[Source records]

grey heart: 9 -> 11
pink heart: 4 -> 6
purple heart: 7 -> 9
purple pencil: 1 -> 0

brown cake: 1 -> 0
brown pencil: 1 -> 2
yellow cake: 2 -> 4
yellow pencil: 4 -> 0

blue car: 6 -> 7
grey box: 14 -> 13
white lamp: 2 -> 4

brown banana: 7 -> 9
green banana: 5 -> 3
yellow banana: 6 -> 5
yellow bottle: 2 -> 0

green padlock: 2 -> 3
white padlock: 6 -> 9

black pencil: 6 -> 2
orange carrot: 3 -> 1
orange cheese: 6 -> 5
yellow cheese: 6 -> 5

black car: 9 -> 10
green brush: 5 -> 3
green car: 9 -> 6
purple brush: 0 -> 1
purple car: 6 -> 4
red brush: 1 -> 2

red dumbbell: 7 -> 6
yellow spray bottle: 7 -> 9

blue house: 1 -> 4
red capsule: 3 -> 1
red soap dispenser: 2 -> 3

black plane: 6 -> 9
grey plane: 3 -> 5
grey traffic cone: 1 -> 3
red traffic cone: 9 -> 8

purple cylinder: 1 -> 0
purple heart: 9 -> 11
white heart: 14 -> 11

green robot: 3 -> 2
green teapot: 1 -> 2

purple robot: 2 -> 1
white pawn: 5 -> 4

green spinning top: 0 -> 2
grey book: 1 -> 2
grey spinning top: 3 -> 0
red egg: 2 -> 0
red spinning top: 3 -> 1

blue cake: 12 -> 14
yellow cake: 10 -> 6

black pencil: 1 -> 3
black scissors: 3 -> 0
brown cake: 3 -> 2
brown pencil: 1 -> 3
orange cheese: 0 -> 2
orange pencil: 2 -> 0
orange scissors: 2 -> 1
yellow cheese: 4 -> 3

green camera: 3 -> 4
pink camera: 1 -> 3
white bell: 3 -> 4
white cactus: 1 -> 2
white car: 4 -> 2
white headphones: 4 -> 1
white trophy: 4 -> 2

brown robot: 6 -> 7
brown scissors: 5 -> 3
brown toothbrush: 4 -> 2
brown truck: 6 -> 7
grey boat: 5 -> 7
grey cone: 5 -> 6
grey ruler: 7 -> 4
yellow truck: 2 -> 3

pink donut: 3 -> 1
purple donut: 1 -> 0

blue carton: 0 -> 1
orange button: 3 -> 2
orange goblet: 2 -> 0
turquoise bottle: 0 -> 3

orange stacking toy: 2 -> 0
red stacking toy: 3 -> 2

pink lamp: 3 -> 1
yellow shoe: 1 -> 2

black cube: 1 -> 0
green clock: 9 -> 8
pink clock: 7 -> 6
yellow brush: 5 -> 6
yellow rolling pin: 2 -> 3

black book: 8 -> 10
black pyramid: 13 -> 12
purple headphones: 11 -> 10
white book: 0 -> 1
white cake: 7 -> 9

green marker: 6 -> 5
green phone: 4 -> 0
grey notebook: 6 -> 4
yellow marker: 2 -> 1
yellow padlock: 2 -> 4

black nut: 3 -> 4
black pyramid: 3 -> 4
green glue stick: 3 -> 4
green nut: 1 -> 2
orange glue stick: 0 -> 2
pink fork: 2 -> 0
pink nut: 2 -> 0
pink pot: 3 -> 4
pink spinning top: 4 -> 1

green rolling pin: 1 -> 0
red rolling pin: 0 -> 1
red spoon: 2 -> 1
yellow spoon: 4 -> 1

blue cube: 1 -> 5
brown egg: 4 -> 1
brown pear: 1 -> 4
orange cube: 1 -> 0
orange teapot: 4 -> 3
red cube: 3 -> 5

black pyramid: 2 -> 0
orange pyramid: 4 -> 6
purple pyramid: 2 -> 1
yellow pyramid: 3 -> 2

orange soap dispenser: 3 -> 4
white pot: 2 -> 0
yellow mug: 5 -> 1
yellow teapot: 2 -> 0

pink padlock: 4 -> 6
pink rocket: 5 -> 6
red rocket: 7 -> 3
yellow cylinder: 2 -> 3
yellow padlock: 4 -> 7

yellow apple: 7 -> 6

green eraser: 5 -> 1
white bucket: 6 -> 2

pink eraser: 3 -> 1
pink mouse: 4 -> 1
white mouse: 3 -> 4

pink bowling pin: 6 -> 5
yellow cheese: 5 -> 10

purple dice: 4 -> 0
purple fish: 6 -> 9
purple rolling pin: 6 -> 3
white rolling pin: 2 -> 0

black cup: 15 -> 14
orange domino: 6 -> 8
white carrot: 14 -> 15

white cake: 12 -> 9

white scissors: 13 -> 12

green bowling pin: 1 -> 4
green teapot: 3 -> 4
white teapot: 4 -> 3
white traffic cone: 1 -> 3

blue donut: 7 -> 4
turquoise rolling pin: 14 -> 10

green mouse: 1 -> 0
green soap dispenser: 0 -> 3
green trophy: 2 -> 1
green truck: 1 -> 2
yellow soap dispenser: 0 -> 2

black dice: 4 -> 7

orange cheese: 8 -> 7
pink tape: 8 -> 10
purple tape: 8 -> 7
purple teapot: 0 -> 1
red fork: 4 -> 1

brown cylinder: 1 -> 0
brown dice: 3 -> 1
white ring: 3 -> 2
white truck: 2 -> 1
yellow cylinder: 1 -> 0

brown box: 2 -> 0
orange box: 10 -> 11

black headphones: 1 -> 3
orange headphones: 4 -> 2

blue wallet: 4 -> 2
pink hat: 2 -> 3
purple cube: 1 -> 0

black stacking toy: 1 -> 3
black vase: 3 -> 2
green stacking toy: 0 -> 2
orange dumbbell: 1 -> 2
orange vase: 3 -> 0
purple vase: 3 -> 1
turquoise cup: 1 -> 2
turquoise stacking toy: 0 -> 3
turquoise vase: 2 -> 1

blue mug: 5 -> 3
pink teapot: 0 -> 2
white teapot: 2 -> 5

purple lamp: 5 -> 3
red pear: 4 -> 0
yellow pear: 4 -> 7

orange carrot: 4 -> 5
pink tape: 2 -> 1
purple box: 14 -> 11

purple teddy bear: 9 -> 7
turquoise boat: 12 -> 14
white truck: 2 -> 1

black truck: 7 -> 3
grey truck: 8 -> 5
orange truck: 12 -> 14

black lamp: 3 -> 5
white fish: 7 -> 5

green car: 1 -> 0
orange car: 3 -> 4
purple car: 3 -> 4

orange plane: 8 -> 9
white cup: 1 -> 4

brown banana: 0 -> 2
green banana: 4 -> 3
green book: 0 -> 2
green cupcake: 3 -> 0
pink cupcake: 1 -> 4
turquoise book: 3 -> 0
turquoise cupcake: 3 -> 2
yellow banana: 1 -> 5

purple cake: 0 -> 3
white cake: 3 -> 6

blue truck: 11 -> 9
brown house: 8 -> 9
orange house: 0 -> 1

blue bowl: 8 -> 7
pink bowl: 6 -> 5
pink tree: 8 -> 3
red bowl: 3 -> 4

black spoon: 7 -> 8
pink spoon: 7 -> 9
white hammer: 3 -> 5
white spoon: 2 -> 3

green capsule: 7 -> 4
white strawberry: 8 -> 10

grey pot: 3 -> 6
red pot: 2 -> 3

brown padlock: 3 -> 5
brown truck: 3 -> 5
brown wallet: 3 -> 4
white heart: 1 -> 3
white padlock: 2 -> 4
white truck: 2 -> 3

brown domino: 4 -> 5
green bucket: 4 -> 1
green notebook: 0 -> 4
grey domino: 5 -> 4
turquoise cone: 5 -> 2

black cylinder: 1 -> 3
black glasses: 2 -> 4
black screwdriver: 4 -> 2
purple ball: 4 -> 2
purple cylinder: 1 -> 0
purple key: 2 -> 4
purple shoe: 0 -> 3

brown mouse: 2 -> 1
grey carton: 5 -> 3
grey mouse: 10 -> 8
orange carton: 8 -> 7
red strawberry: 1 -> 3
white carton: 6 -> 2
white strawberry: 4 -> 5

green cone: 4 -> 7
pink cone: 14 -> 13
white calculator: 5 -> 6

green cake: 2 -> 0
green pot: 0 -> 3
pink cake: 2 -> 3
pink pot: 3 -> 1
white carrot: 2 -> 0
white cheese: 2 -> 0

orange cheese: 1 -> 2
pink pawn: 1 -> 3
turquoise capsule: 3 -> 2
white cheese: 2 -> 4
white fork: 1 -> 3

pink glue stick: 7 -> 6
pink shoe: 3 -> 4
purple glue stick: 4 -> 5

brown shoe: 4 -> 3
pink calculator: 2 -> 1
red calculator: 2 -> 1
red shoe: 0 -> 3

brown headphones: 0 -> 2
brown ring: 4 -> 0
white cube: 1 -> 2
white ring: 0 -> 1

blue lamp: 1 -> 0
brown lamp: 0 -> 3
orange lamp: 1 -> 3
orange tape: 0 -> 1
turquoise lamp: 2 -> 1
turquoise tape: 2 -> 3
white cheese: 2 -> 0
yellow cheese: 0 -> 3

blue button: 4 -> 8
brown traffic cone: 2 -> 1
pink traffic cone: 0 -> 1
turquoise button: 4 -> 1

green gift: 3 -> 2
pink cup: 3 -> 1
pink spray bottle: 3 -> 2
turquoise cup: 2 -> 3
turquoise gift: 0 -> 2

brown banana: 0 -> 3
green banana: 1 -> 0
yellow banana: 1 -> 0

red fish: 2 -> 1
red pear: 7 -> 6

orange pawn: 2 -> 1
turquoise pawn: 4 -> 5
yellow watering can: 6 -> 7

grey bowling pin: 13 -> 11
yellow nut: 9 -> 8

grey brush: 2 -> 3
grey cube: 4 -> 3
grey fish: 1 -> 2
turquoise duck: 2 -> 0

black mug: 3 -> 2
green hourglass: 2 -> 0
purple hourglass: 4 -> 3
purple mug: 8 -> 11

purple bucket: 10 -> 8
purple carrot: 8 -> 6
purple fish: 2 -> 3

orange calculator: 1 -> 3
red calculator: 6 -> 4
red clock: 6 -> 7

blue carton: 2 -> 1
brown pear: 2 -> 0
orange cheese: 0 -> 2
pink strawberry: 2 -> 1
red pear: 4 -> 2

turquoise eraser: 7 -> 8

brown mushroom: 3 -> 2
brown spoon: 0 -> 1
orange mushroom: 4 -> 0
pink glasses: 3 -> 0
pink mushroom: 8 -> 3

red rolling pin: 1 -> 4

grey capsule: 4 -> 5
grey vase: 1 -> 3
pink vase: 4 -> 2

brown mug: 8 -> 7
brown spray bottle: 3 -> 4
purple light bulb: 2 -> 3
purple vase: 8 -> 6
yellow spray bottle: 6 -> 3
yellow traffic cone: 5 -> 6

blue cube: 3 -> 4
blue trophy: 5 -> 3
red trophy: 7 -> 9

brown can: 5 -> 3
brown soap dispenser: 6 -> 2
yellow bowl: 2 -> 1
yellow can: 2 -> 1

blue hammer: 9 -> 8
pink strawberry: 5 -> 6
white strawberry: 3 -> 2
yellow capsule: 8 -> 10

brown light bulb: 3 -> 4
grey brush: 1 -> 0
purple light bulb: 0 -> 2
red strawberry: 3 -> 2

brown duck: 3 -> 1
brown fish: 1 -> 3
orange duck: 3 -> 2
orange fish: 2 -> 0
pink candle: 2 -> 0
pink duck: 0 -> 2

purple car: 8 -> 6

■ **Exercise objective**
State the number of lines in the records that hold the string "glue", and add nothing.

■ **Reply**
4